--- Listed records ---

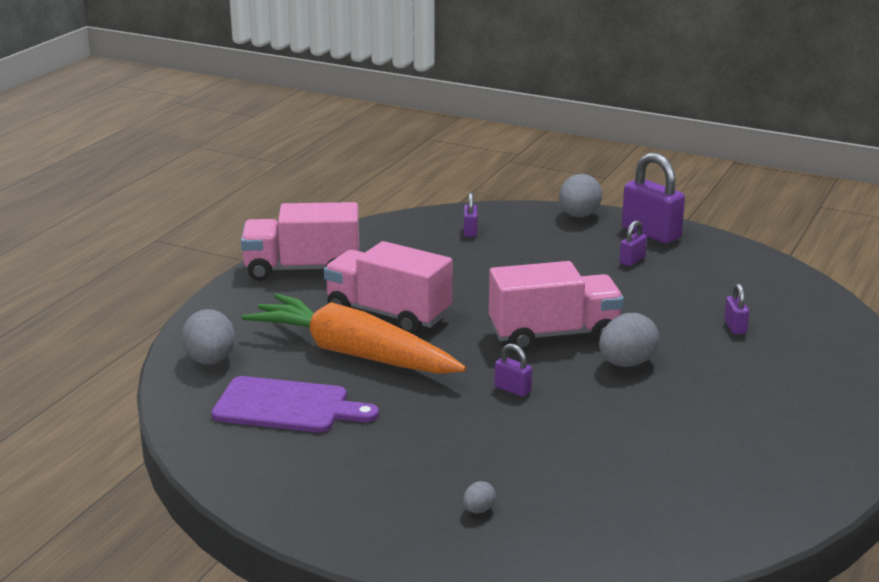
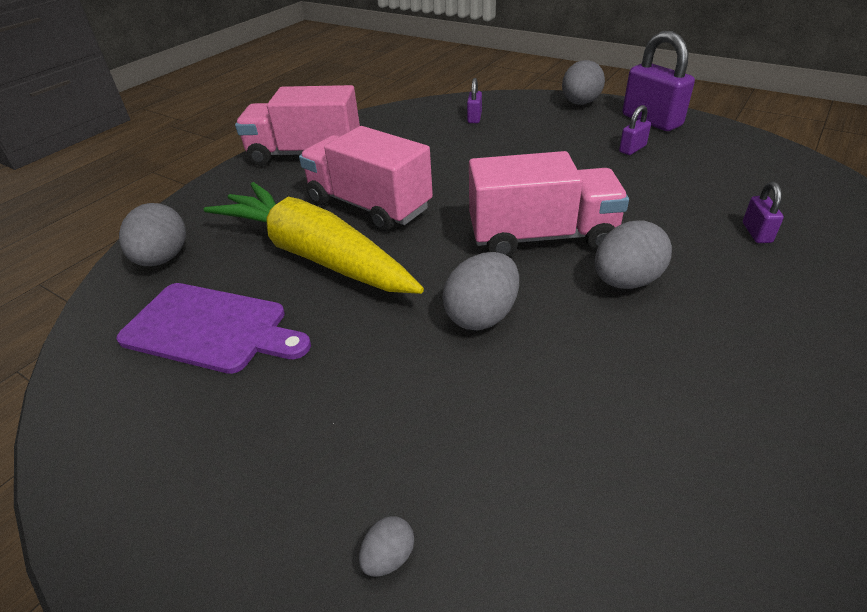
camera: 10 degrees right, 15 degrees up
(353, 353) = (315, 255): orange carrot -> yellow carrot
(512, 389) = (482, 315): purple padlock -> grey egg

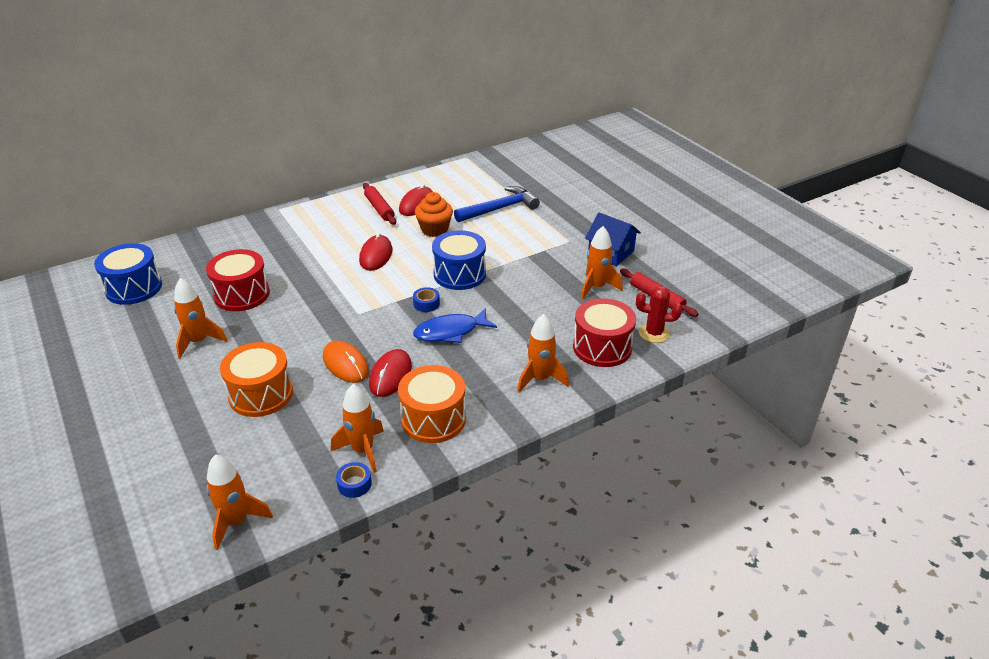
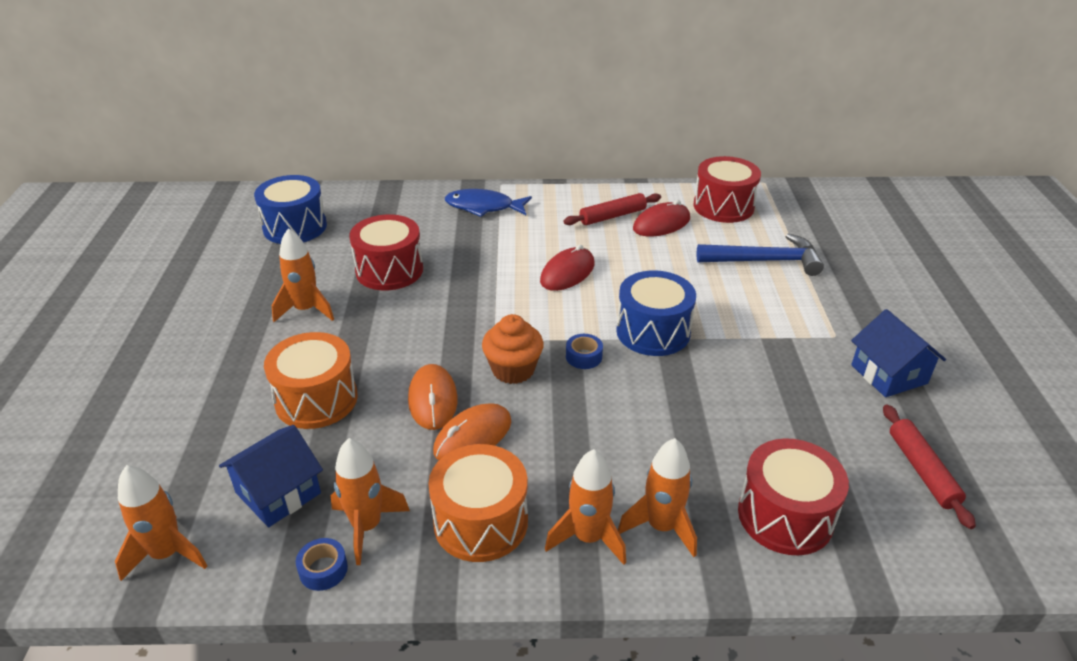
camera: 30 degrees right, 0 degrees up
(284, 457) = (278, 493): none -> blue house
(379, 208) = (612, 216): red rolling pin -> red rolling pin turned 60 degrees clockwise
(390, 375) = (473, 436): red mouse -> orange mouse
(434, 229) = (661, 262): orange cupcake -> orange cupcake (513, 369)
(450, 181) = (723, 206): none -> red drum
(450, 332) = (587, 407): blue fish -> blue fish (483, 207)
(596, 287) = (834, 419): orange rocket -> orange rocket (588, 538)
(654, 333) = (883, 527): red cactus -> none

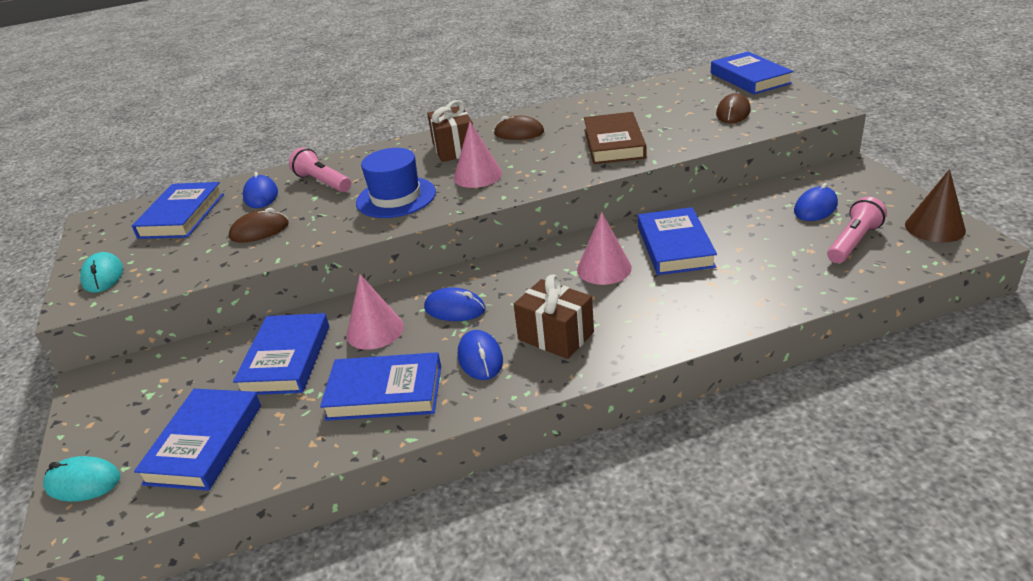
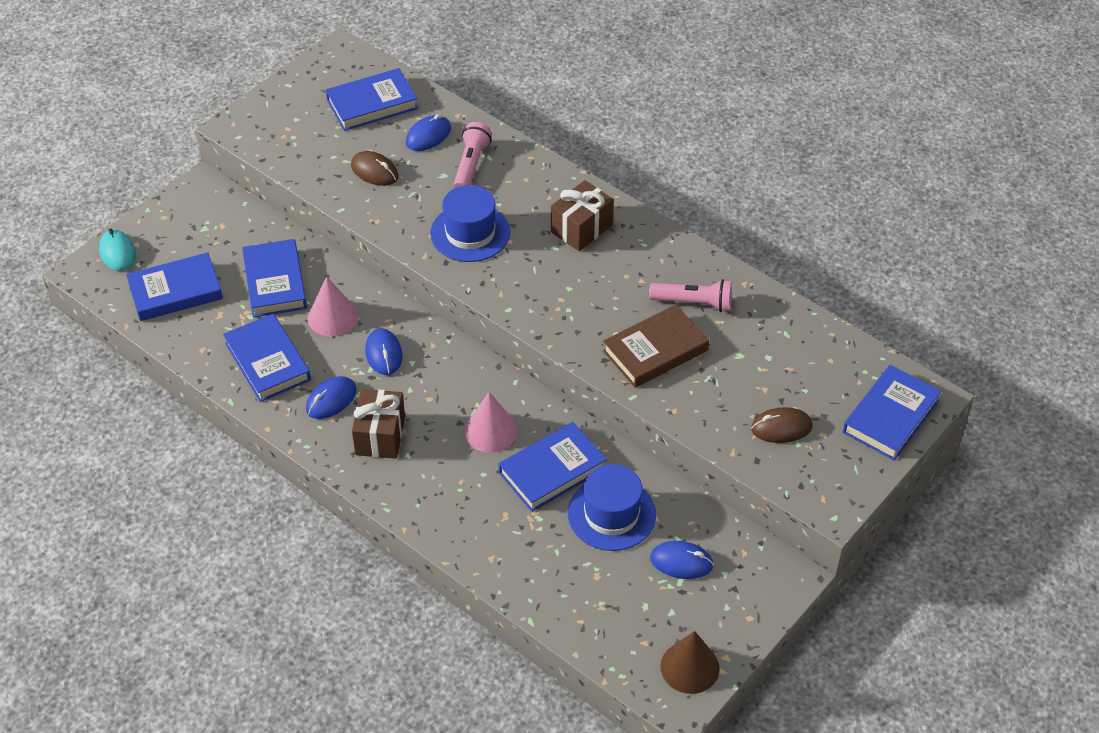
camera: 55 degrees right, 15 degrees up
(103, 276) = (271, 117): turquoise mouse -> none
(286, 359) = (275, 282): blue book -> blue book turned 75 degrees counterclockwise
(477, 175) = (537, 272): pink cone -> none
(519, 133) = (641, 264): brown mouse -> none
(744, 228) = (611, 514): none -> blue hat
(853, 242) = (628, 606): pink flashlight -> pink flashlight (694, 303)

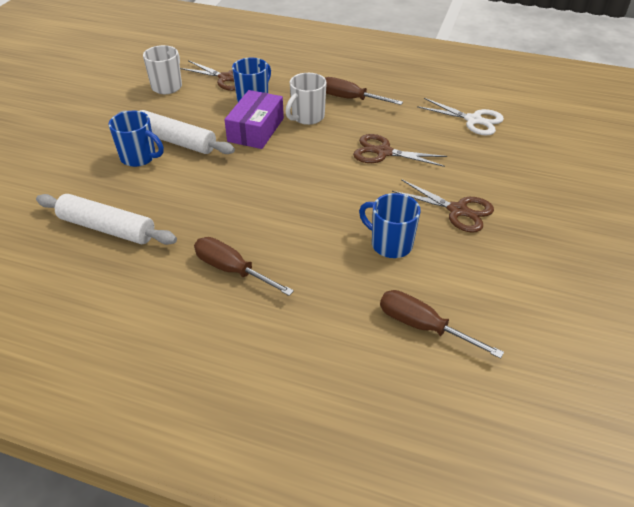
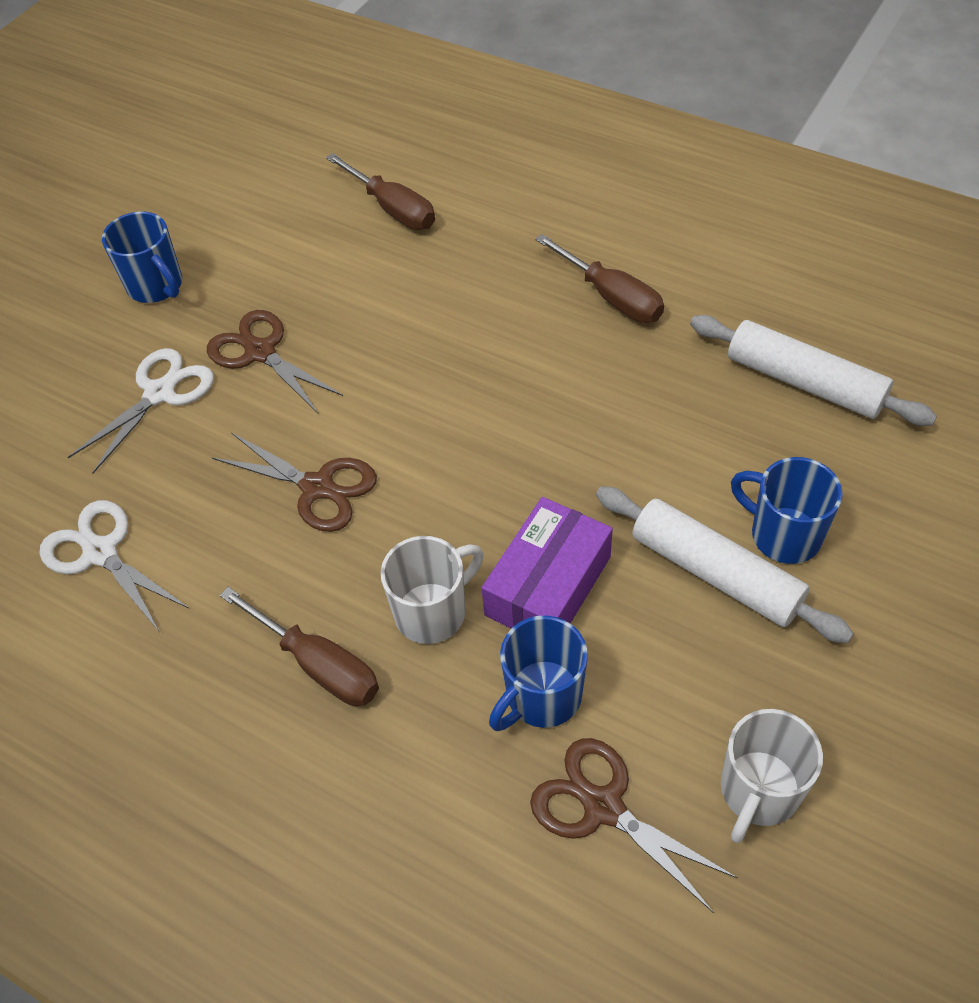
camera: 165 degrees left, 10 degrees up
(390, 244) = (385, 310): blue mug -> blue mug (156, 286)
(502, 183) = (159, 393): none -> white scissors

---

• _Task item_
The copy starts at the line holding "(450, 181) = (723, 206): none -> red drum" and ends at the last line of the records above. Transcribe those lines exactly, pictures excluded.

• _Result of this task_
(450, 181) = (723, 206): none -> red drum
(450, 332) = (587, 407): blue fish -> blue fish (483, 207)
(596, 287) = (834, 419): orange rocket -> orange rocket (588, 538)
(654, 333) = (883, 527): red cactus -> none

camera: 55 degrees right, 15 degrees up
(103, 276) = (271, 117): turquoise mouse -> none
(286, 359) = (275, 282): blue book -> blue book turned 75 degrees counterclockwise
(477, 175) = (537, 272): pink cone -> none
(519, 133) = (641, 264): brown mouse -> none
(744, 228) = (611, 514): none -> blue hat
(853, 242) = (628, 606): pink flashlight -> pink flashlight (694, 303)

camera: 165 degrees left, 10 degrees up
(390, 244) = (385, 310): blue mug -> blue mug (156, 286)
(502, 183) = (159, 393): none -> white scissors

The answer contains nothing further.